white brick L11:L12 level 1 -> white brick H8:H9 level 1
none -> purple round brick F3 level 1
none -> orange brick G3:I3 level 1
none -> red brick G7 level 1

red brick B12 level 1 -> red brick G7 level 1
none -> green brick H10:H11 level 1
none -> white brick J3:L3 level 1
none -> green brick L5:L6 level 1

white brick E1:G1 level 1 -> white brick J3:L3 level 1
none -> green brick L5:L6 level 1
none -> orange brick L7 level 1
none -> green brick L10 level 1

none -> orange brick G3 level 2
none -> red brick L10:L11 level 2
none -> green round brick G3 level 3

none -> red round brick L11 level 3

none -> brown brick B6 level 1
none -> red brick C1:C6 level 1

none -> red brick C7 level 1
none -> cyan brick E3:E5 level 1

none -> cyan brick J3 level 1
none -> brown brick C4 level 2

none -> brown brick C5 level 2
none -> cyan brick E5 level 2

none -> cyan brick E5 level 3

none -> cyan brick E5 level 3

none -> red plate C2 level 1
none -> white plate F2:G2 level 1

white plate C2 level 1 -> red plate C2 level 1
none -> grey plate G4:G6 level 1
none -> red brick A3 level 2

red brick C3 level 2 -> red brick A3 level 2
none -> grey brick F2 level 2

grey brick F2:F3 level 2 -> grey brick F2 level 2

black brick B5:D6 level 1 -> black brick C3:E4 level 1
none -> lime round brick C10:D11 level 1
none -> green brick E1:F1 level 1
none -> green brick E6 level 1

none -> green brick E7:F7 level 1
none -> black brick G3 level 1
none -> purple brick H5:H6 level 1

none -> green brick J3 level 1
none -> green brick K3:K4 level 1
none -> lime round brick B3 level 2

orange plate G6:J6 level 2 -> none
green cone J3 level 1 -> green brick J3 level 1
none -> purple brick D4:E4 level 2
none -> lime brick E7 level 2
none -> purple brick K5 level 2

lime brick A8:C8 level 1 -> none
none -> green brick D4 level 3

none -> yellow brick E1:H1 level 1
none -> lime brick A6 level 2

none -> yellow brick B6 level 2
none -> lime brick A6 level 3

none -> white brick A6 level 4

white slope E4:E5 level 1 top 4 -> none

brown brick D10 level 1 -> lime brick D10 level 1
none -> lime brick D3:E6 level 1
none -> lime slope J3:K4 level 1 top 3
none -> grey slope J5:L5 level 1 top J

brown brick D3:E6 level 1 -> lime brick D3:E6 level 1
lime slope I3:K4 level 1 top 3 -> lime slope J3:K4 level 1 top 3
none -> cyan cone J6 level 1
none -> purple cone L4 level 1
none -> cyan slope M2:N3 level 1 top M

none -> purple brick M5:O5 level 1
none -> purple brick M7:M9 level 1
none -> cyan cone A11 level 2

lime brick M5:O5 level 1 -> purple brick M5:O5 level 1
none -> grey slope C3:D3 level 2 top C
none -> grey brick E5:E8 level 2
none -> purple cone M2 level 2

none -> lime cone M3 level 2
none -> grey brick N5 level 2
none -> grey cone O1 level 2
---+---
▶ _Task item_
Lines in the records above that contain the word "brown" need to be counted; the reply is that number and nothing else.

▶ _Written response_
5